> _EXERCISE GOAL_:
Reproduce the items word for word, beginning with the first item and continuing up to and including the line that contains "Chen: 6:32 -> 6:44".

> _ENTRIES PROVIDED_:

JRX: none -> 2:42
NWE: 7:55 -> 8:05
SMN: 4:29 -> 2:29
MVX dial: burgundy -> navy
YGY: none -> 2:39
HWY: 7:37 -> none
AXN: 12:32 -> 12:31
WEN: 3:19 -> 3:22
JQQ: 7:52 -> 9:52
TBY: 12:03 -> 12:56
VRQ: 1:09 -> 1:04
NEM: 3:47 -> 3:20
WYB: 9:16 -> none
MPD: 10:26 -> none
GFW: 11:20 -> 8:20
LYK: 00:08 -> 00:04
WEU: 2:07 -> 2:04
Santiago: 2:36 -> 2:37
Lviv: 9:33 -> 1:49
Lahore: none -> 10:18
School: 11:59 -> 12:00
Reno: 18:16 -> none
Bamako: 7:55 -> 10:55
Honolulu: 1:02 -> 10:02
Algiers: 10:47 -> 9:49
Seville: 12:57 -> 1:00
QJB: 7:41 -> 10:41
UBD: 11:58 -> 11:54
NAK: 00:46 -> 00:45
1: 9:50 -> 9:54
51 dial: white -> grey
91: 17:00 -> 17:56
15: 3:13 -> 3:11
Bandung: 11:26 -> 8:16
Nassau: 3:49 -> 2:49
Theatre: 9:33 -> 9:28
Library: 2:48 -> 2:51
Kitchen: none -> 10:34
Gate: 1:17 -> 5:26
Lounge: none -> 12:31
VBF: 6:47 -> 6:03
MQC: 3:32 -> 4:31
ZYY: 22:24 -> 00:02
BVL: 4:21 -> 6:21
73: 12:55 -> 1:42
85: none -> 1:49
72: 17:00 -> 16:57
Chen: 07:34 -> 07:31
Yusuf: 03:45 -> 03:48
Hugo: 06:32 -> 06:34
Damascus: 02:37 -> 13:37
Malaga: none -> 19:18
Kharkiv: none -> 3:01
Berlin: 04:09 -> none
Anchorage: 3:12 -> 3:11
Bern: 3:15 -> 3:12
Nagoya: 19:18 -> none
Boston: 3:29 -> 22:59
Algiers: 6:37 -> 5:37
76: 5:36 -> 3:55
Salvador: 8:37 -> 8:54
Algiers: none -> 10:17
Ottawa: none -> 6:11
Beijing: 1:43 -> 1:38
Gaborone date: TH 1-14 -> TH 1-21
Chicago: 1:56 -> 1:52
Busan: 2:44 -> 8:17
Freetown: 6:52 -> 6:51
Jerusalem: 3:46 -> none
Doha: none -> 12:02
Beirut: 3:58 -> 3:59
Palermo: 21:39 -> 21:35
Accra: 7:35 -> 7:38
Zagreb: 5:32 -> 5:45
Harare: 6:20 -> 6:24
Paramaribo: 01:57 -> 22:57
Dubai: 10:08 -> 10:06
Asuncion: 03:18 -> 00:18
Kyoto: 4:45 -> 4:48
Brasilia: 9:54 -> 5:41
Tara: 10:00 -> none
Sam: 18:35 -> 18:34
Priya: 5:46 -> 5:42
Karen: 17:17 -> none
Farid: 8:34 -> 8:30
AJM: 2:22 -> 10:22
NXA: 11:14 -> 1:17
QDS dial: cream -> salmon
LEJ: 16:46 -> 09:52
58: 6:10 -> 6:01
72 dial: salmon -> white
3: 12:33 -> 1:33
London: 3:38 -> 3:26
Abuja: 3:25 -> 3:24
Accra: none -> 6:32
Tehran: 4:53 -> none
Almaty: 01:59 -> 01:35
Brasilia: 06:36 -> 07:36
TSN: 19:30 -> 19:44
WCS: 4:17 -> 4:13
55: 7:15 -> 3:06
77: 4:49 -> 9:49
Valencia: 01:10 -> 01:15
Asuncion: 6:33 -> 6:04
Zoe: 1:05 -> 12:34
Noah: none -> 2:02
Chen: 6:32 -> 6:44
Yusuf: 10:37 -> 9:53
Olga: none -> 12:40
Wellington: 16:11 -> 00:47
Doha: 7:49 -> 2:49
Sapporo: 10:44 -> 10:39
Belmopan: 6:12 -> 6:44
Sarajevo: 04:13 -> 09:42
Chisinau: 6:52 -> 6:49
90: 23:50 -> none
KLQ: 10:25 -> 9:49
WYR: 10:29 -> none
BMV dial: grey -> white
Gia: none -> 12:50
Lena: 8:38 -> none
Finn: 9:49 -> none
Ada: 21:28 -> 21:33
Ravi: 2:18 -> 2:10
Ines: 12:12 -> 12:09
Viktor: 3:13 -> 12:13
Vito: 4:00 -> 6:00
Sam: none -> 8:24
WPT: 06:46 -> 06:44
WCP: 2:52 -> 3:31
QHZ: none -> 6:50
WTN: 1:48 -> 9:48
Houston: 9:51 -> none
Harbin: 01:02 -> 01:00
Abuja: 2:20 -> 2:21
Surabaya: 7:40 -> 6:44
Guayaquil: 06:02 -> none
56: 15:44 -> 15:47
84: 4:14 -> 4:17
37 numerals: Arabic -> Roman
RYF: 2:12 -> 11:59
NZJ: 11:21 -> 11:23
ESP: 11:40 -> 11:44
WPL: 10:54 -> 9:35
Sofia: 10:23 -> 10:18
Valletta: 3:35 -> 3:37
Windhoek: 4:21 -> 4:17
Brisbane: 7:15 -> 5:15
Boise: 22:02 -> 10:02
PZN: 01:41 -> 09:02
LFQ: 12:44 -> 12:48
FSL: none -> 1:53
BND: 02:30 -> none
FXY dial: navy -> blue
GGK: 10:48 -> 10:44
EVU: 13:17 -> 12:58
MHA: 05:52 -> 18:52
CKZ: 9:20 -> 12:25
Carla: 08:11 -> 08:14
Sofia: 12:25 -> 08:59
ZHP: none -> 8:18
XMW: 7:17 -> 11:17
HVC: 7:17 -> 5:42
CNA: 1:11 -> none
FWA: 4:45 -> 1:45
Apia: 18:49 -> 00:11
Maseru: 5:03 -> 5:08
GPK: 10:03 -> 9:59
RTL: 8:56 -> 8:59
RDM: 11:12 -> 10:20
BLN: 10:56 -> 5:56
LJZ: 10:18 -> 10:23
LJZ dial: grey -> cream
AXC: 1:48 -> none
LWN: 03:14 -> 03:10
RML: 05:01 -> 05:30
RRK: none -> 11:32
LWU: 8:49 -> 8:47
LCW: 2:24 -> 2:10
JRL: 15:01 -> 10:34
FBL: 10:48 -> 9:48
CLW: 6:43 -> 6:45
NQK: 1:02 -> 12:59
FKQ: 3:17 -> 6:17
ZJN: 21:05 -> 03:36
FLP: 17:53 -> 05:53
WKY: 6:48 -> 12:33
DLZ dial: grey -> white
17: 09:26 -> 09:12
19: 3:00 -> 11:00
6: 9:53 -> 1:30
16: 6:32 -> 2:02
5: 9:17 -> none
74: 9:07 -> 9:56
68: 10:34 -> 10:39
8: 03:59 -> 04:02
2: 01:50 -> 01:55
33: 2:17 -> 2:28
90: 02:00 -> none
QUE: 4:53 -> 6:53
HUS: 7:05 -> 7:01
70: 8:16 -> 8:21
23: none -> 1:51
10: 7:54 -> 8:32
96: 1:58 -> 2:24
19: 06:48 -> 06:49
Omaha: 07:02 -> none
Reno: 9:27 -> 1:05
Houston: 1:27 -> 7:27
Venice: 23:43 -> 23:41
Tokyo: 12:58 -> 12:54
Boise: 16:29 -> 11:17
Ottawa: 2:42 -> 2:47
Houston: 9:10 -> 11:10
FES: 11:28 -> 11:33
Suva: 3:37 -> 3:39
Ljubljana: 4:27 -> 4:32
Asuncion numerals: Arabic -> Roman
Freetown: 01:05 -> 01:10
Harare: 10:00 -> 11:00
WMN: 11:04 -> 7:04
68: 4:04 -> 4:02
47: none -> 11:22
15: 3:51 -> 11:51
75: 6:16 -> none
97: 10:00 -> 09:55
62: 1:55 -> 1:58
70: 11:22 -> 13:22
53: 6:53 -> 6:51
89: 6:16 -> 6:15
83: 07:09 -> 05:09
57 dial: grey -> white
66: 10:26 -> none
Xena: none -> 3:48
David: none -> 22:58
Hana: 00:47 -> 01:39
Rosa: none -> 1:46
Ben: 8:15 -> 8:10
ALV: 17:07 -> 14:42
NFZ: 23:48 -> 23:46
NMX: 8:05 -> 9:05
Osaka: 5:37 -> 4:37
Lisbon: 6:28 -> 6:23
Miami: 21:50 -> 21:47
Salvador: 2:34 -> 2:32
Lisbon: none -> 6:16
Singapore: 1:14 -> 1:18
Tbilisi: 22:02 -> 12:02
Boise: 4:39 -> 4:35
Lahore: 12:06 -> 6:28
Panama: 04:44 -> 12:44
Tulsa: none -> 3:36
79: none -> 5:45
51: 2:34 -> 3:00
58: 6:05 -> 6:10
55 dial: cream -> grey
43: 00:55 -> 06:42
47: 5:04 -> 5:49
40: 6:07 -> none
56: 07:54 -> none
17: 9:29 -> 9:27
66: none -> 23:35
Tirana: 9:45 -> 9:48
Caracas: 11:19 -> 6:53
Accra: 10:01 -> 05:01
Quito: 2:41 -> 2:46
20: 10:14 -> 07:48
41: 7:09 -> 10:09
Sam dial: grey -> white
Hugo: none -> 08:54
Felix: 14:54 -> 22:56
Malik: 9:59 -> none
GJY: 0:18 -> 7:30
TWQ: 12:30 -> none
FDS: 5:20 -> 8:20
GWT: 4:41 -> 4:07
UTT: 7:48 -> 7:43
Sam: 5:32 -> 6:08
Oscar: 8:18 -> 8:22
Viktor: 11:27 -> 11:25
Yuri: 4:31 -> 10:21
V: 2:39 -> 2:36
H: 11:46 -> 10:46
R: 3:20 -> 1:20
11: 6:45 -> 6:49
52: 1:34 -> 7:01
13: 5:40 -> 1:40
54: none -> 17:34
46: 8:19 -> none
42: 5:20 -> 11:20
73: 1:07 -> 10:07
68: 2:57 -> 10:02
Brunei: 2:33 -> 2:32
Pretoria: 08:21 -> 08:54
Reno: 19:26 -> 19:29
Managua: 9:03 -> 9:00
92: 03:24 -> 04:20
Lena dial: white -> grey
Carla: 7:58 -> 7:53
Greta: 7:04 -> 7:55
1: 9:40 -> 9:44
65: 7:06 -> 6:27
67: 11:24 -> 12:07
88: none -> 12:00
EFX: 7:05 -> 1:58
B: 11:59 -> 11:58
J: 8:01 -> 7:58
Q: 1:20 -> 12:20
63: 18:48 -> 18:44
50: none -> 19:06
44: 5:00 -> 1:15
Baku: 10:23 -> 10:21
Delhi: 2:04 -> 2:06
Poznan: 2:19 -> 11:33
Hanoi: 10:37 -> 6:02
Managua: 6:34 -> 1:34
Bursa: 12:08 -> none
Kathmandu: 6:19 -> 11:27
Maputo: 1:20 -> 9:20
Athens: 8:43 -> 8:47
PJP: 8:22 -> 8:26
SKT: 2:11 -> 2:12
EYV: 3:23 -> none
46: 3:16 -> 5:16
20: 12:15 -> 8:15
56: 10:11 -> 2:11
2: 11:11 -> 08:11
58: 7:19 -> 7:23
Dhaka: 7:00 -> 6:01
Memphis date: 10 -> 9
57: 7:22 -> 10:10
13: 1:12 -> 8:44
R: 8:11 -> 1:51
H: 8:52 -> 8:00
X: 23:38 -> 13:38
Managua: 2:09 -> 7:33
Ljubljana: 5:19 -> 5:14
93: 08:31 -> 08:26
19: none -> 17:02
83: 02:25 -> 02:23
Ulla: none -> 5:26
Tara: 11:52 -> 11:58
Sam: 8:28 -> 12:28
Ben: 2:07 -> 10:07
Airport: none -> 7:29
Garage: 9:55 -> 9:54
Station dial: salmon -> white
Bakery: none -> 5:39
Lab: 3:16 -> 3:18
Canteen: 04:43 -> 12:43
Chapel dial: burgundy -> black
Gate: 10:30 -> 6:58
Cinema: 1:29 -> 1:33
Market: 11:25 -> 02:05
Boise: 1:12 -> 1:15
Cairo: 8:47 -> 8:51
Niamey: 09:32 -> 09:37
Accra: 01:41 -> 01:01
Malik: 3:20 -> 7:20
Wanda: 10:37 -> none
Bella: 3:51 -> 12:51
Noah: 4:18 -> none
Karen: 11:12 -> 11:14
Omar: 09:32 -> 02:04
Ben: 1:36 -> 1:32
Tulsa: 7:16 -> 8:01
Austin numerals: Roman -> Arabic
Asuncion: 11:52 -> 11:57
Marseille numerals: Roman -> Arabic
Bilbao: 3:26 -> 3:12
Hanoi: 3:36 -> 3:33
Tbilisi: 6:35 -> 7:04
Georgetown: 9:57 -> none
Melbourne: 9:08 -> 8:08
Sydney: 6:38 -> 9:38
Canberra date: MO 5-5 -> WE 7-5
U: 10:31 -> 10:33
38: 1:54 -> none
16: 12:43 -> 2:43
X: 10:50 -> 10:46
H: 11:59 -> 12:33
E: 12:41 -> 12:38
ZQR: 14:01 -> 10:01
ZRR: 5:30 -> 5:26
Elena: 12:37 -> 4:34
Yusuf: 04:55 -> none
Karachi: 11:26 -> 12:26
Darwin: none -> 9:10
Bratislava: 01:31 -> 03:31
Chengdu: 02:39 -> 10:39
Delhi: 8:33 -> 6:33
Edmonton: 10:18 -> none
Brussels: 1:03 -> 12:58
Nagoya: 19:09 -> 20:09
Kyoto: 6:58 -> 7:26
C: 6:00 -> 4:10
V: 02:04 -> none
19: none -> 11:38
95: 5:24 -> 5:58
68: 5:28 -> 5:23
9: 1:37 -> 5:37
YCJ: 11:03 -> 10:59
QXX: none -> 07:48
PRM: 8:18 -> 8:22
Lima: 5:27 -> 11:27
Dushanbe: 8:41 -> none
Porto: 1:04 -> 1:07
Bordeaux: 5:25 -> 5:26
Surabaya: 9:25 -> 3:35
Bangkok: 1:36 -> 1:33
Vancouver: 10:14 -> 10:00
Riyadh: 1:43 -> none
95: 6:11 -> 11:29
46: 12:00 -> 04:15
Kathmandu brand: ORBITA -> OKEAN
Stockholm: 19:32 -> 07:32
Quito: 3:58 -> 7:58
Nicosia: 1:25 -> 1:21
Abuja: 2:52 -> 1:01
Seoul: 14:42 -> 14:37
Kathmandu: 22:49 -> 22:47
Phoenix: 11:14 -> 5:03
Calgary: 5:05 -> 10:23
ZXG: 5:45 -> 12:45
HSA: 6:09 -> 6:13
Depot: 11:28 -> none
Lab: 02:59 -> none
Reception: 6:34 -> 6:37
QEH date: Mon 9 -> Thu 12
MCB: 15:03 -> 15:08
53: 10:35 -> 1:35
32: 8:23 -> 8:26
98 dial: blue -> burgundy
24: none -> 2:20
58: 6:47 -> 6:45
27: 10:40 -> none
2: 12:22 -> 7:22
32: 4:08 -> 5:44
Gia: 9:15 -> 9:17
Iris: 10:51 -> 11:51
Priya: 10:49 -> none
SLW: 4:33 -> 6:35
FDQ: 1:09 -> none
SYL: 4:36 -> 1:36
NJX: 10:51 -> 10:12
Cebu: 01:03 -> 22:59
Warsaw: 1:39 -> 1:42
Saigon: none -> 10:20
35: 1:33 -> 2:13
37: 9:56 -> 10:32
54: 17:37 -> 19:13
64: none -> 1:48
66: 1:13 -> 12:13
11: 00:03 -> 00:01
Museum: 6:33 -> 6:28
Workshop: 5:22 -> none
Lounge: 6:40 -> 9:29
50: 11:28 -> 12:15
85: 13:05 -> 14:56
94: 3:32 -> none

> _WRITTEN RESPONSE_:
JRX: none -> 2:42
NWE: 7:55 -> 8:05
SMN: 4:29 -> 2:29
MVX dial: burgundy -> navy
YGY: none -> 2:39
HWY: 7:37 -> none
AXN: 12:32 -> 12:31
WEN: 3:19 -> 3:22
JQQ: 7:52 -> 9:52
TBY: 12:03 -> 12:56
VRQ: 1:09 -> 1:04
NEM: 3:47 -> 3:20
WYB: 9:16 -> none
MPD: 10:26 -> none
GFW: 11:20 -> 8:20
LYK: 00:08 -> 00:04
WEU: 2:07 -> 2:04
Santiago: 2:36 -> 2:37
Lviv: 9:33 -> 1:49
Lahore: none -> 10:18
School: 11:59 -> 12:00
Reno: 18:16 -> none
Bamako: 7:55 -> 10:55
Honolulu: 1:02 -> 10:02
Algiers: 10:47 -> 9:49
Seville: 12:57 -> 1:00
QJB: 7:41 -> 10:41
UBD: 11:58 -> 11:54
NAK: 00:46 -> 00:45
1: 9:50 -> 9:54
51 dial: white -> grey
91: 17:00 -> 17:56
15: 3:13 -> 3:11
Bandung: 11:26 -> 8:16
Nassau: 3:49 -> 2:49
Theatre: 9:33 -> 9:28
Library: 2:48 -> 2:51
Kitchen: none -> 10:34
Gate: 1:17 -> 5:26
Lounge: none -> 12:31
VBF: 6:47 -> 6:03
MQC: 3:32 -> 4:31
ZYY: 22:24 -> 00:02
BVL: 4:21 -> 6:21
73: 12:55 -> 1:42
85: none -> 1:49
72: 17:00 -> 16:57
Chen: 07:34 -> 07:31
Yusuf: 03:45 -> 03:48
Hugo: 06:32 -> 06:34
Damascus: 02:37 -> 13:37
Malaga: none -> 19:18
Kharkiv: none -> 3:01
Berlin: 04:09 -> none
Anchorage: 3:12 -> 3:11
Bern: 3:15 -> 3:12
Nagoya: 19:18 -> none
Boston: 3:29 -> 22:59
Algiers: 6:37 -> 5:37
76: 5:36 -> 3:55
Salvador: 8:37 -> 8:54
Algiers: none -> 10:17
Ottawa: none -> 6:11
Beijing: 1:43 -> 1:38
Gaborone date: TH 1-14 -> TH 1-21
Chicago: 1:56 -> 1:52
Busan: 2:44 -> 8:17
Freetown: 6:52 -> 6:51
Jerusalem: 3:46 -> none
Doha: none -> 12:02
Beirut: 3:58 -> 3:59
Palermo: 21:39 -> 21:35
Accra: 7:35 -> 7:38
Zagreb: 5:32 -> 5:45
Harare: 6:20 -> 6:24
Paramaribo: 01:57 -> 22:57
Dubai: 10:08 -> 10:06
Asuncion: 03:18 -> 00:18
Kyoto: 4:45 -> 4:48
Brasilia: 9:54 -> 5:41
Tara: 10:00 -> none
Sam: 18:35 -> 18:34
Priya: 5:46 -> 5:42
Karen: 17:17 -> none
Farid: 8:34 -> 8:30
AJM: 2:22 -> 10:22
NXA: 11:14 -> 1:17
QDS dial: cream -> salmon
LEJ: 16:46 -> 09:52
58: 6:10 -> 6:01
72 dial: salmon -> white
3: 12:33 -> 1:33
London: 3:38 -> 3:26
Abuja: 3:25 -> 3:24
Accra: none -> 6:32
Tehran: 4:53 -> none
Almaty: 01:59 -> 01:35
Brasilia: 06:36 -> 07:36
TSN: 19:30 -> 19:44
WCS: 4:17 -> 4:13
55: 7:15 -> 3:06
77: 4:49 -> 9:49
Valencia: 01:10 -> 01:15
Asuncion: 6:33 -> 6:04
Zoe: 1:05 -> 12:34
Noah: none -> 2:02
Chen: 6:32 -> 6:44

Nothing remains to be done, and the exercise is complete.